Prompt — Word for word, repeat the data that follows. Do not include the pictures.

○ ○ ○

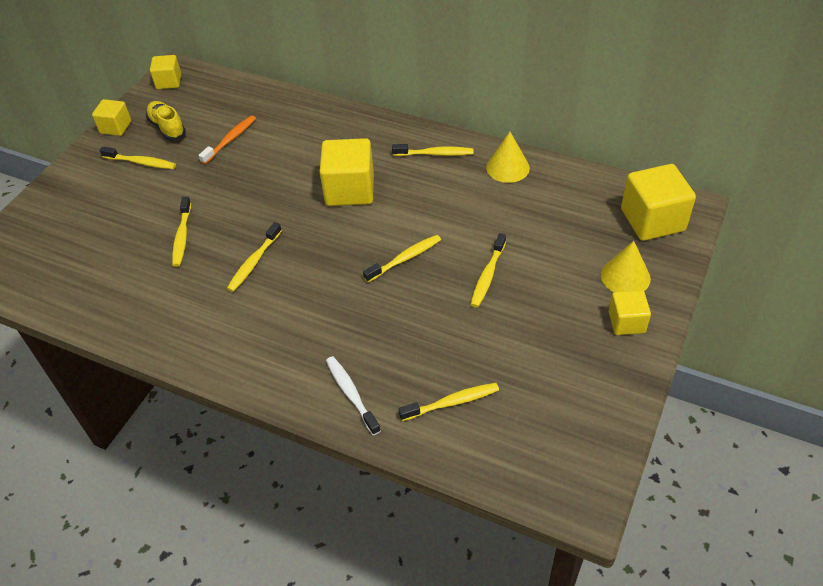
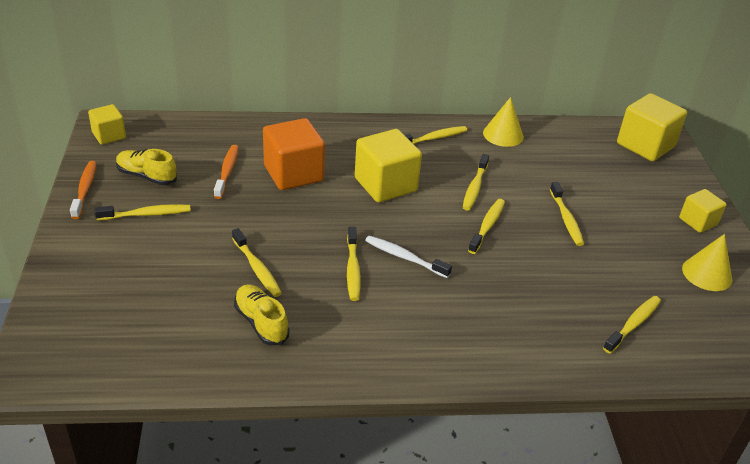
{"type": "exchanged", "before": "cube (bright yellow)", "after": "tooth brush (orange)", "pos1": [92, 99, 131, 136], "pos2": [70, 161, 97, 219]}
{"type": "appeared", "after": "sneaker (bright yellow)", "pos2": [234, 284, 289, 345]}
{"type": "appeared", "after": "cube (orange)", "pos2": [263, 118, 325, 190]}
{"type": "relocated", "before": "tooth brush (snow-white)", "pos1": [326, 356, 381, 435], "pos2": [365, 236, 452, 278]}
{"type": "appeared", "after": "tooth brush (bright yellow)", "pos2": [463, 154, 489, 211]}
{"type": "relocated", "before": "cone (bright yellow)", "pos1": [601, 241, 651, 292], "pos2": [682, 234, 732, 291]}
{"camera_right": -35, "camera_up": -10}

○ ○ ○

Result of the task —
{"type": "exchanged", "before": "cube (bright yellow)", "after": "tooth brush (orange)", "pos1": [92, 99, 131, 136], "pos2": [70, 161, 97, 219]}
{"type": "appeared", "after": "sneaker (bright yellow)", "pos2": [234, 284, 289, 345]}
{"type": "appeared", "after": "cube (orange)", "pos2": [263, 118, 325, 190]}
{"type": "relocated", "before": "tooth brush (snow-white)", "pos1": [326, 356, 381, 435], "pos2": [365, 236, 452, 278]}
{"type": "appeared", "after": "tooth brush (bright yellow)", "pos2": [463, 154, 489, 211]}
{"type": "relocated", "before": "cone (bright yellow)", "pos1": [601, 241, 651, 292], "pos2": [682, 234, 732, 291]}
{"camera_right": -35, "camera_up": -10}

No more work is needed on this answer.